*EXERCISE AIM*. Copy every record below exactly as written, but leave out the pictures.

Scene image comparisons
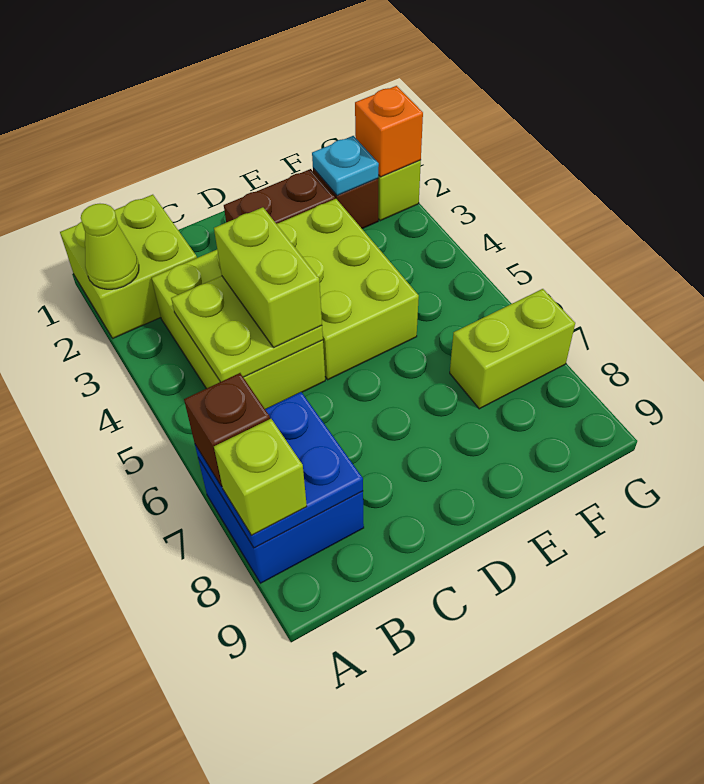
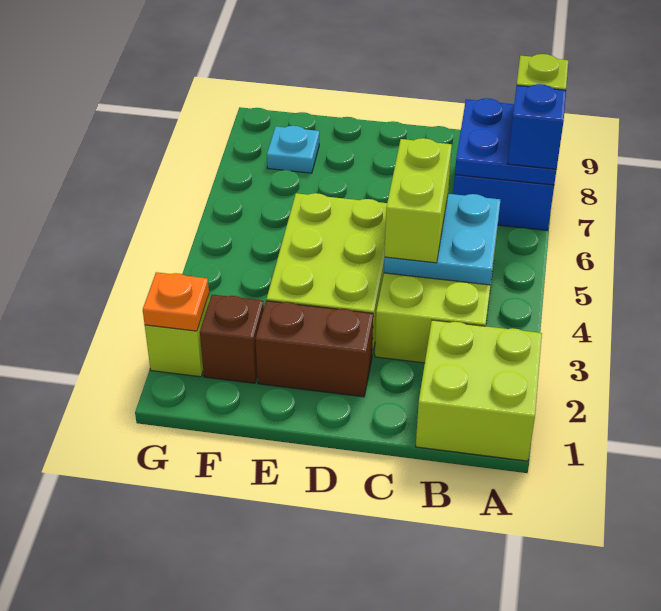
lime cone A2 level 2 -> none
brown brick A7 level 3 -> blue brick A7 level 3
lime plate B4:C5 level 2 -> cyan plate B4:C5 level 2
cyan plate F2 level 2 -> cyan plate F8 level 1
lime brick F7:G7 level 1 -> none
orange brick G2 level 2 -> orange plate G2 level 2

*YOUR SOLUTION*.
lime cone A2 level 2 -> none
brown brick A7 level 3 -> blue brick A7 level 3
lime plate B4:C5 level 2 -> cyan plate B4:C5 level 2
cyan plate F2 level 2 -> cyan plate F8 level 1
lime brick F7:G7 level 1 -> none
orange brick G2 level 2 -> orange plate G2 level 2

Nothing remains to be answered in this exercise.